Task prompt: Beginning with the line that holds "camera: 125 degrees left, 35 degrees down" in the data below, give again every line through the one that holds "pink boat [498,249,612,312] -> none", exactly as written.
---
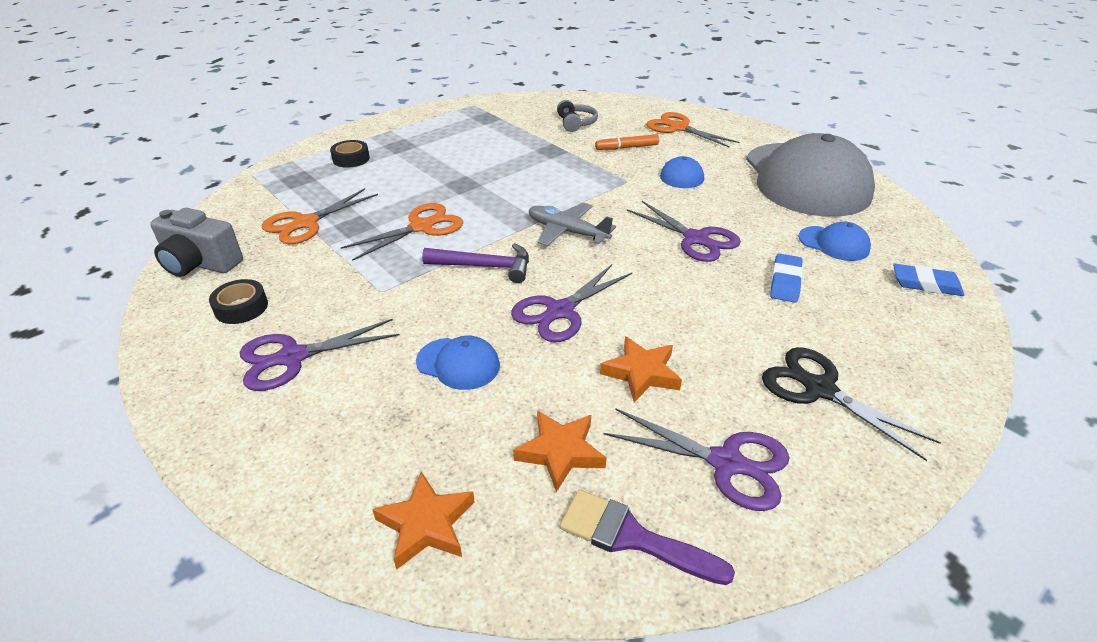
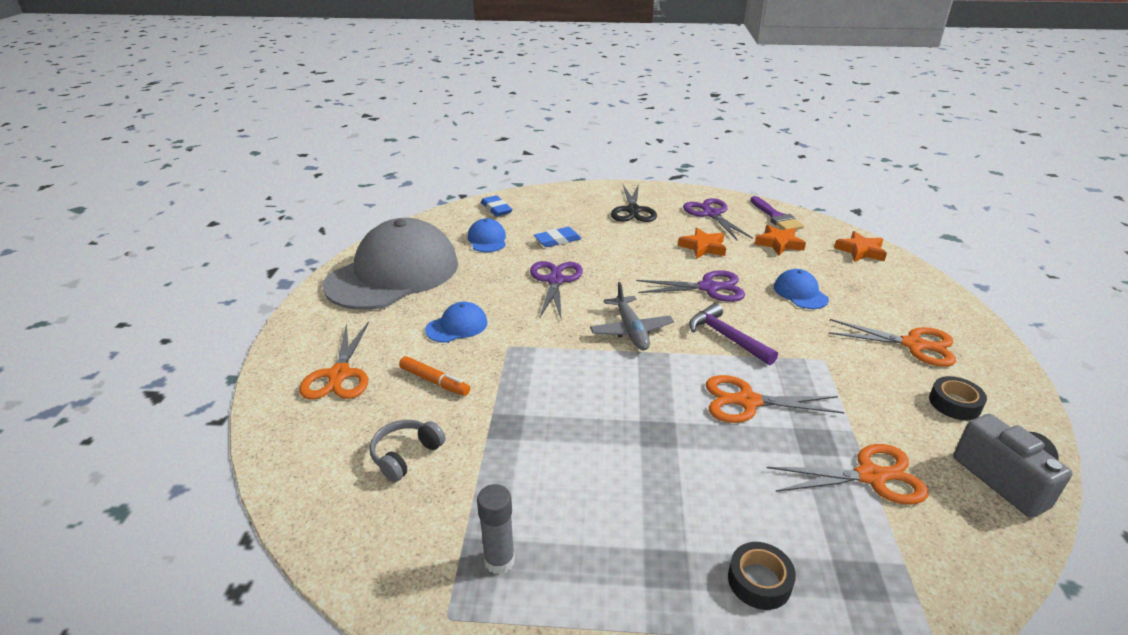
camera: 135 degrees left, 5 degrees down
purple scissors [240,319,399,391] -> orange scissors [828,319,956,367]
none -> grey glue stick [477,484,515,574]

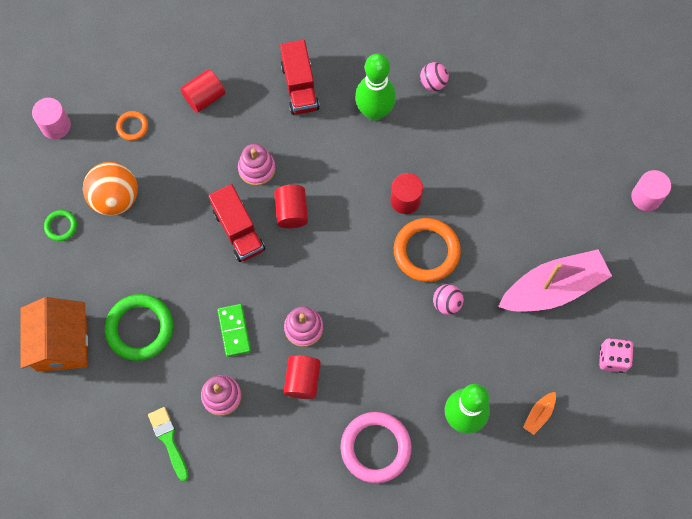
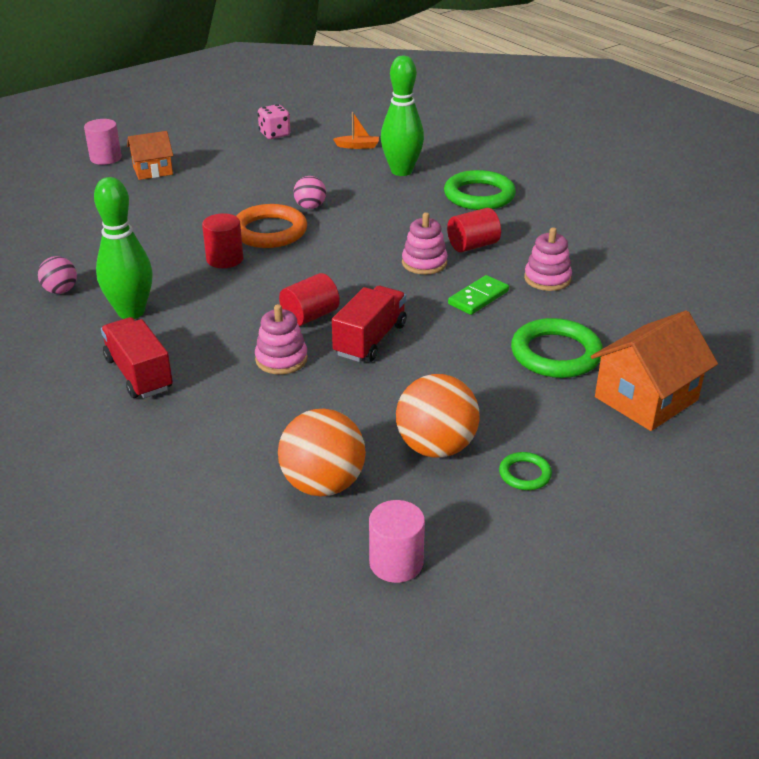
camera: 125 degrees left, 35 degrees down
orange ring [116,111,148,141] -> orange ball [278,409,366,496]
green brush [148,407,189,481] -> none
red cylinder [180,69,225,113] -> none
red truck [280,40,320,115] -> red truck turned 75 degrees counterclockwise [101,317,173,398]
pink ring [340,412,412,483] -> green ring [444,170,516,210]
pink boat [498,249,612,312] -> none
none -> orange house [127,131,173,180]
---
Answer section:
camera: 125 degrees left, 35 degrees down
orange ring [116,111,148,141] -> orange ball [278,409,366,496]
green brush [148,407,189,481] -> none
red cylinder [180,69,225,113] -> none
red truck [280,40,320,115] -> red truck turned 75 degrees counterclockwise [101,317,173,398]
pink ring [340,412,412,483] -> green ring [444,170,516,210]
pink boat [498,249,612,312] -> none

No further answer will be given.